** Exercise requirements **
Transcribe the line that contains "shifted | flower" and every line after it to the end of the records, exactly and nothing else. Skip the pictures.

** Exercise data **
#####

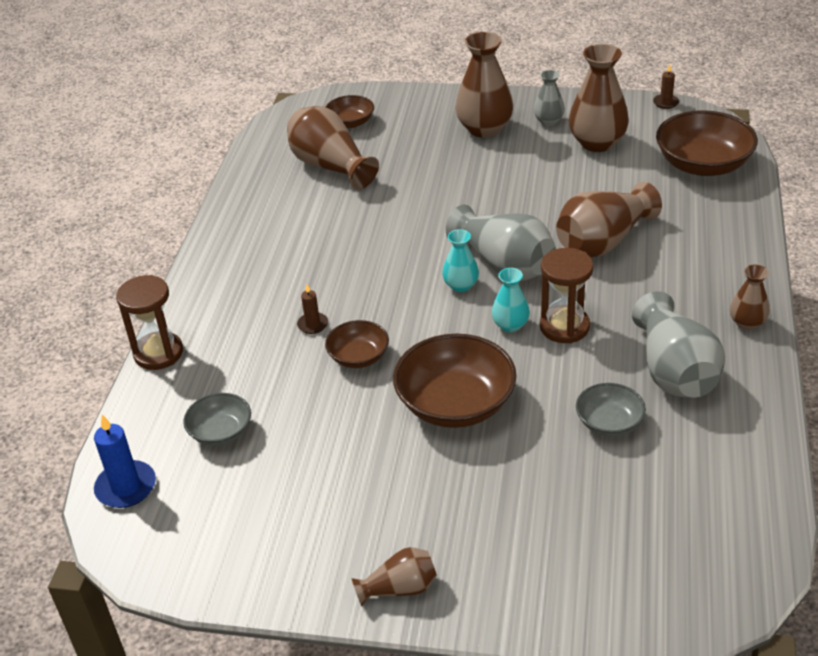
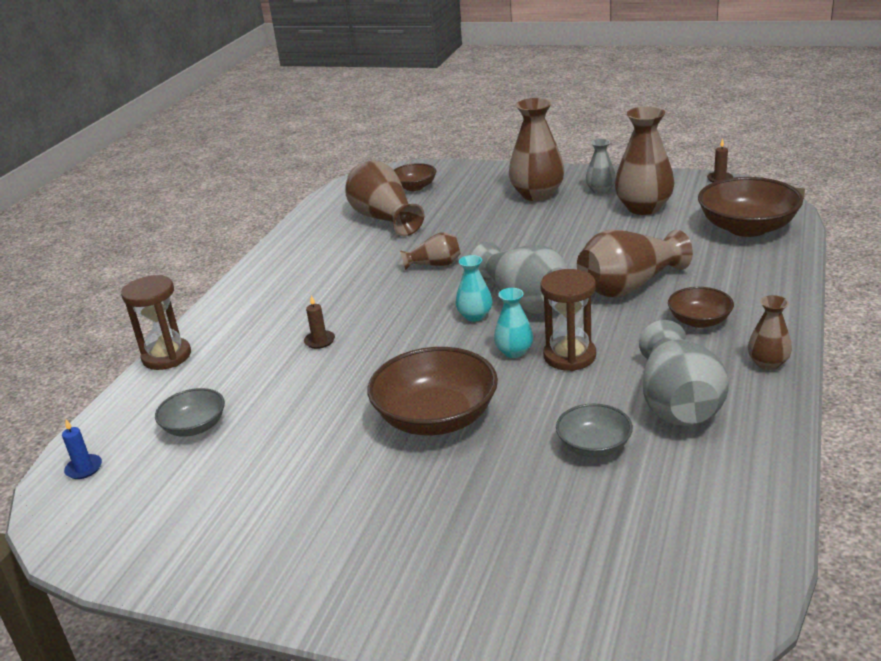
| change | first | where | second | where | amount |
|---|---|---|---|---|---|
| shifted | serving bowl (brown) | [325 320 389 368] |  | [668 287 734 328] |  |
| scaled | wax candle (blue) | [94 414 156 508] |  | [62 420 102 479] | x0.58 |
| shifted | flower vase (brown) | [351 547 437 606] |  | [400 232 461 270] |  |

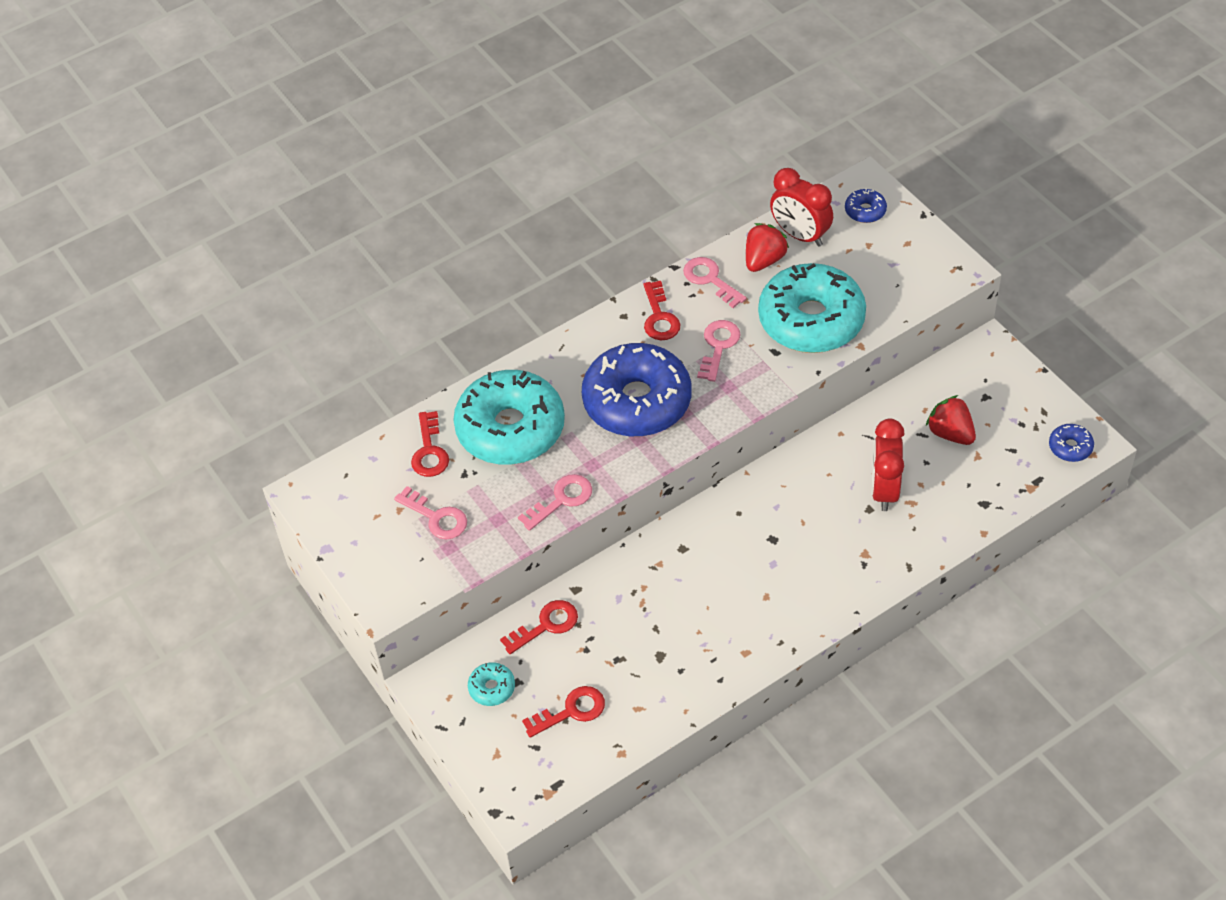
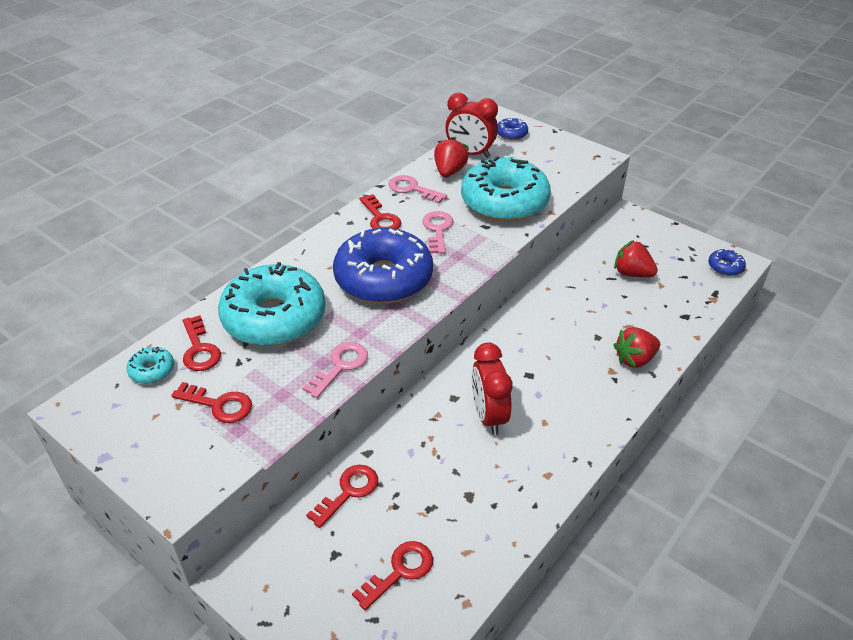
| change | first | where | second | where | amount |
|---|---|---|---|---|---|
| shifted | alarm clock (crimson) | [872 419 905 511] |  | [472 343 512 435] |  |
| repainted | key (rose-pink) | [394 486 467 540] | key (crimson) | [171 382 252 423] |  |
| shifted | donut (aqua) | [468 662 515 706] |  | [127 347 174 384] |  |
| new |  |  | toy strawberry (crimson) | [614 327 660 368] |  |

#####

** Problem solution **
| shifted | flower vase (brown) | [351 547 437 606] |  | [400 232 461 270] |  |

| change | first | where | second | where | amount |
|---|---|---|---|---|---|
| shifted | alarm clock (crimson) | [872 419 905 511] |  | [472 343 512 435] |  |
| repainted | key (rose-pink) | [394 486 467 540] | key (crimson) | [171 382 252 423] |  |
| shifted | donut (aqua) | [468 662 515 706] |  | [127 347 174 384] |  |
| new |  |  | toy strawberry (crimson) | [614 327 660 368] |  |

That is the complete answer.